BEGIN
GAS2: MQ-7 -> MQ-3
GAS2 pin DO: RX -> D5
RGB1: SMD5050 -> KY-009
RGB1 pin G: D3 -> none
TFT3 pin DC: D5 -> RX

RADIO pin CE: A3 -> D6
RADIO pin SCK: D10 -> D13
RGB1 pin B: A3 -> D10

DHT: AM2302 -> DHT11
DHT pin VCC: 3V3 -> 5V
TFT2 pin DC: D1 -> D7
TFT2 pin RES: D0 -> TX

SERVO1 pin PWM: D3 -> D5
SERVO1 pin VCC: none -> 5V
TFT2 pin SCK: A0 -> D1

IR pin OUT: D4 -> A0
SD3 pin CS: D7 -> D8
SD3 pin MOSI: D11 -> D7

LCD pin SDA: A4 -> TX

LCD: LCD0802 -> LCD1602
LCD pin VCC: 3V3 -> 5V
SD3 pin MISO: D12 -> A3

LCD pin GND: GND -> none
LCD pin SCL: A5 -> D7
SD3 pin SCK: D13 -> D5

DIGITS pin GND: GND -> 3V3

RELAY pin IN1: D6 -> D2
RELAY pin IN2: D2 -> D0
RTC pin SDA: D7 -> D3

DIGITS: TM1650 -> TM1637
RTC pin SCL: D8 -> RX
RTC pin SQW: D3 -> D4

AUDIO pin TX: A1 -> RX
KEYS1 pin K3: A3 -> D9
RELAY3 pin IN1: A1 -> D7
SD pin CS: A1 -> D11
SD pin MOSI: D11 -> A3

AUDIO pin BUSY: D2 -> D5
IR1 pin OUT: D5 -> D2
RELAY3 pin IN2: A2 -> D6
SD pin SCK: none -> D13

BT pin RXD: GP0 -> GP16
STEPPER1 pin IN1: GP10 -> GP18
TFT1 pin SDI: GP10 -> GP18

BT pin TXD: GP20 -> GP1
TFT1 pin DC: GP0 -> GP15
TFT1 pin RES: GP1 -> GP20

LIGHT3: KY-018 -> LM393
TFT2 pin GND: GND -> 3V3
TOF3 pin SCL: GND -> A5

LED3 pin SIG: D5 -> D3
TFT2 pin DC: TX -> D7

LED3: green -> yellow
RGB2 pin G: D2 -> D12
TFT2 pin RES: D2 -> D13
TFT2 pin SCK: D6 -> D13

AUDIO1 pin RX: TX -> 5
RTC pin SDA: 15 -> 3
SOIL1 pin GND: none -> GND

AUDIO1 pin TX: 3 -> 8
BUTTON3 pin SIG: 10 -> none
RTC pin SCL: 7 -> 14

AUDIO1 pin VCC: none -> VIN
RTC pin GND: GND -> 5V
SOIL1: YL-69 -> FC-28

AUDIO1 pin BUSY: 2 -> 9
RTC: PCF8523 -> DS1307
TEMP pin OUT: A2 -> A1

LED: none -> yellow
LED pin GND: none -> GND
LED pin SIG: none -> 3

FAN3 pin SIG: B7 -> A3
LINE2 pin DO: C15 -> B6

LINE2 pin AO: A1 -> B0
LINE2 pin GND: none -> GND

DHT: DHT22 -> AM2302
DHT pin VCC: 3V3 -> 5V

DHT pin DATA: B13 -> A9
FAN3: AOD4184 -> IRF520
END
**Task**
Take the line holding "AUDIO1 pin TX: 3 -> 8" and the lines after it through the end of the entries. Retype them exactly and add nothing.

**Solution**
AUDIO1 pin TX: 3 -> 8
BUTTON3 pin SIG: 10 -> none
RTC pin SCL: 7 -> 14

AUDIO1 pin VCC: none -> VIN
RTC pin GND: GND -> 5V
SOIL1: YL-69 -> FC-28

AUDIO1 pin BUSY: 2 -> 9
RTC: PCF8523 -> DS1307
TEMP pin OUT: A2 -> A1

LED: none -> yellow
LED pin GND: none -> GND
LED pin SIG: none -> 3

FAN3 pin SIG: B7 -> A3
LINE2 pin DO: C15 -> B6

LINE2 pin AO: A1 -> B0
LINE2 pin GND: none -> GND

DHT: DHT22 -> AM2302
DHT pin VCC: 3V3 -> 5V

DHT pin DATA: B13 -> A9
FAN3: AOD4184 -> IRF520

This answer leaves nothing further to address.